Saved entries:

--

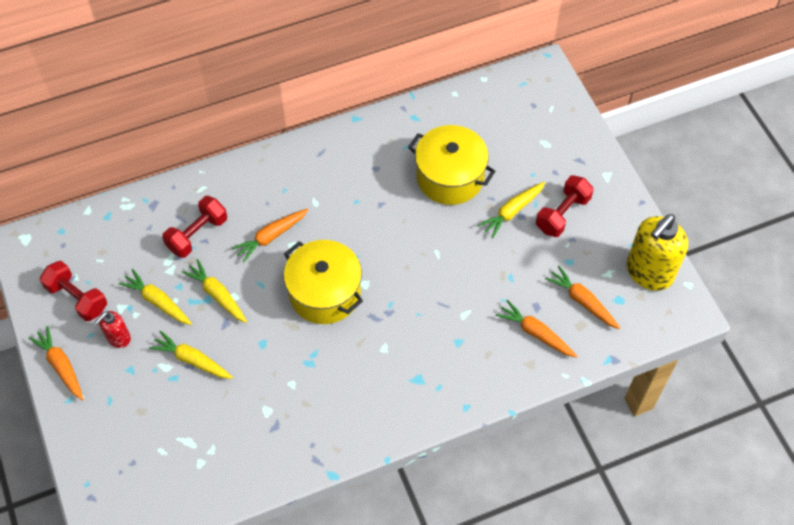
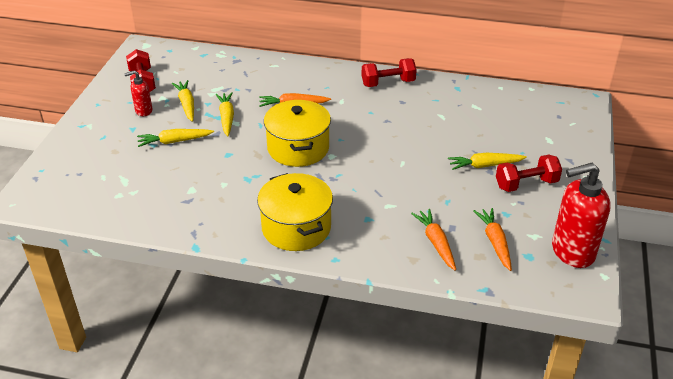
camera: 35 degrees right, 20 degrees down
(61, 366) = (96, 108): orange carrot -> none
(192, 360) = (174, 141): yellow carrot -> yellow carrot turned 75 degrees counterclockwise
(197, 234) = (247, 84): red dumbbell -> red dumbbell (388, 83)
(450, 177) = (453, 128): yellow pot -> yellow pot (296, 228)
(648, 273) = (572, 251): yellow soap dispenser -> red soap dispenser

--

### TASK BRIEF
In your copy, every entry above must match word for word, and no picture may appear.

### TASK ANSWER
camera: 35 degrees right, 20 degrees down
(61, 366) = (96, 108): orange carrot -> none
(192, 360) = (174, 141): yellow carrot -> yellow carrot turned 75 degrees counterclockwise
(197, 234) = (247, 84): red dumbbell -> red dumbbell (388, 83)
(450, 177) = (453, 128): yellow pot -> yellow pot (296, 228)
(648, 273) = (572, 251): yellow soap dispenser -> red soap dispenser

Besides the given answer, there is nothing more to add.